What you will do:
From the first line to the last, repeat the data exactly and drop the pictures.

Data for the task:
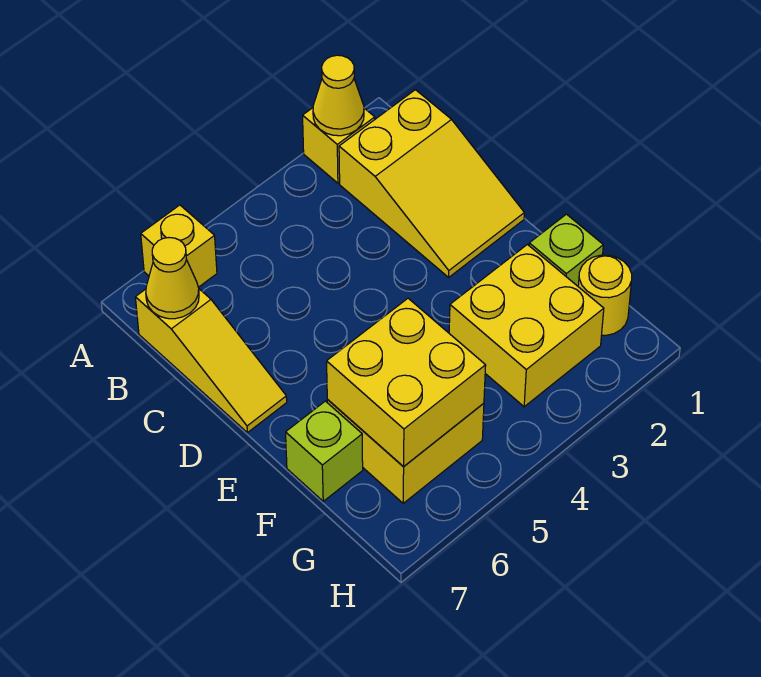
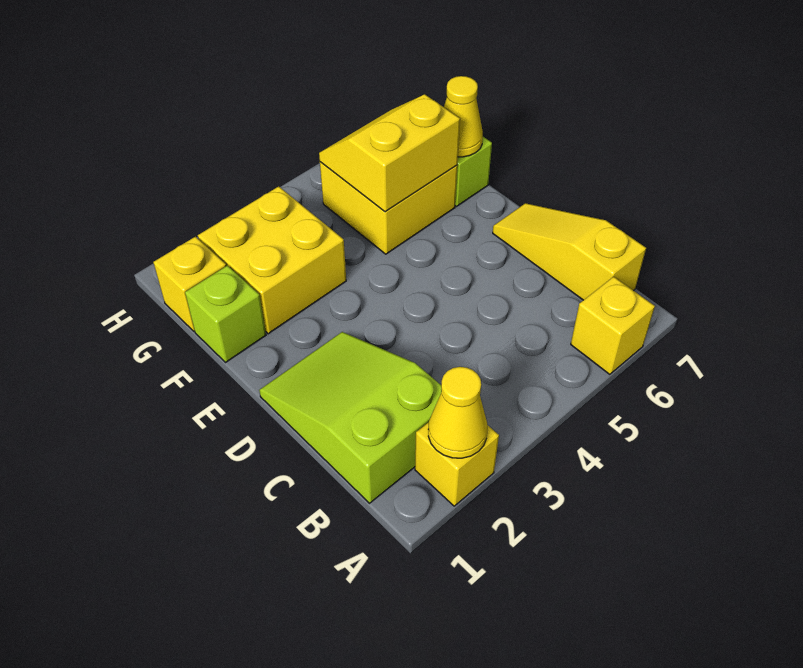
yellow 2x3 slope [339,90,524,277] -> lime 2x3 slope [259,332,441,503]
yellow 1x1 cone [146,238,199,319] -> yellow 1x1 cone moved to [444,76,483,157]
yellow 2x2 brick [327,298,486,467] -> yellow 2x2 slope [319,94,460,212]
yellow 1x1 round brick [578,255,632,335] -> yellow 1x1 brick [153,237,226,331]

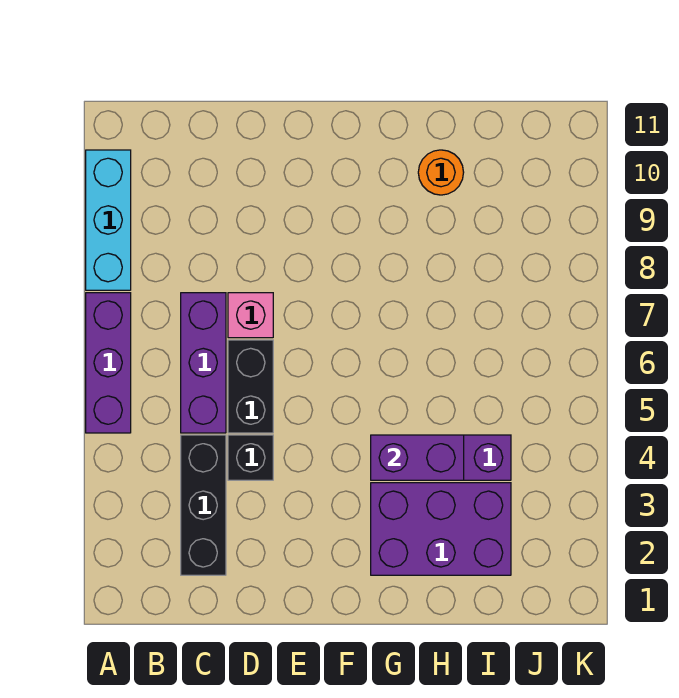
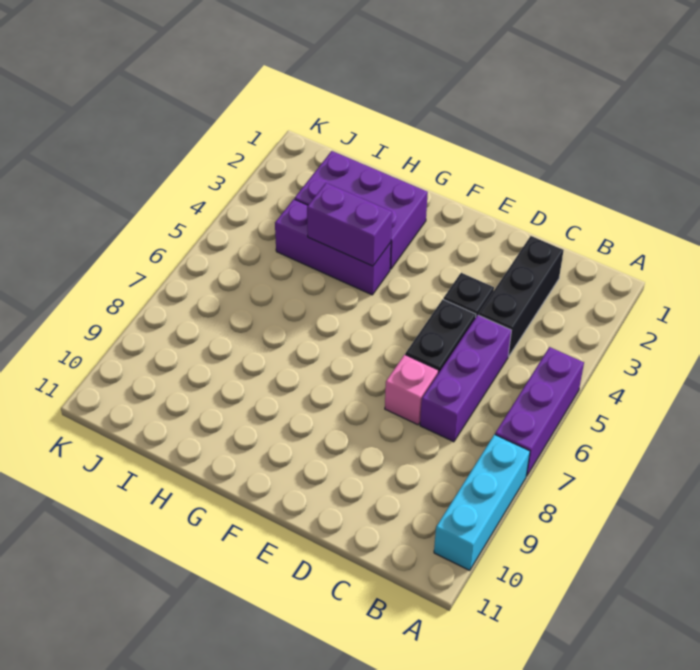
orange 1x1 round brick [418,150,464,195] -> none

Result below:
yellow 2x3 slope [339,90,524,277] -> lime 2x3 slope [259,332,441,503]
yellow 1x1 cone [146,238,199,319] -> yellow 1x1 cone moved to [444,76,483,157]
yellow 2x2 brick [327,298,486,467] -> yellow 2x2 slope [319,94,460,212]
yellow 1x1 round brick [578,255,632,335] -> yellow 1x1 brick [153,237,226,331]

orange 1x1 round brick [418,150,464,195] -> none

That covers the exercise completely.